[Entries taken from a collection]
*** Begin section ***

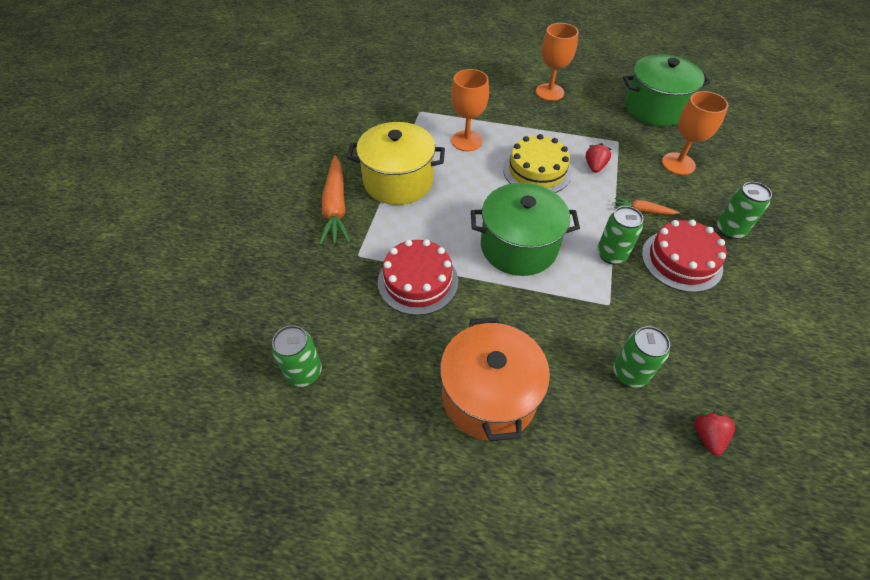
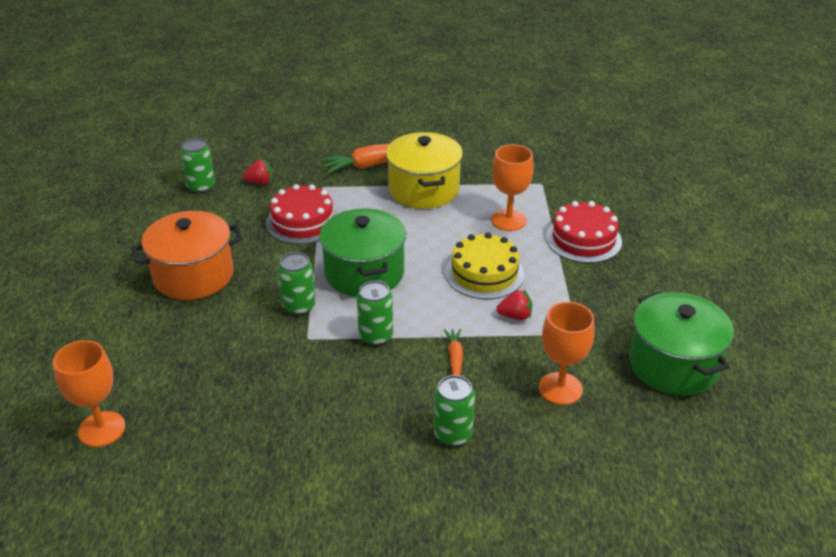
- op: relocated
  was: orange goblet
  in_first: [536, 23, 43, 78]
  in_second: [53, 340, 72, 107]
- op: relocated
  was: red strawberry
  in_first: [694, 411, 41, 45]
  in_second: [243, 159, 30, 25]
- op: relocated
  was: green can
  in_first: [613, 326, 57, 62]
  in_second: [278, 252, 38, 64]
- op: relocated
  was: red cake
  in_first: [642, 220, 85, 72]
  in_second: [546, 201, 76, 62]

*** End section ***

- _EXERCISE PROMPT_
Leave out the pictures. Transcribe only the lines above, from the first through the one that contains "in_second: [278, 252, 38, 64]".

- _YOUR SOLUTION_
- op: relocated
  was: orange goblet
  in_first: [536, 23, 43, 78]
  in_second: [53, 340, 72, 107]
- op: relocated
  was: red strawberry
  in_first: [694, 411, 41, 45]
  in_second: [243, 159, 30, 25]
- op: relocated
  was: green can
  in_first: [613, 326, 57, 62]
  in_second: [278, 252, 38, 64]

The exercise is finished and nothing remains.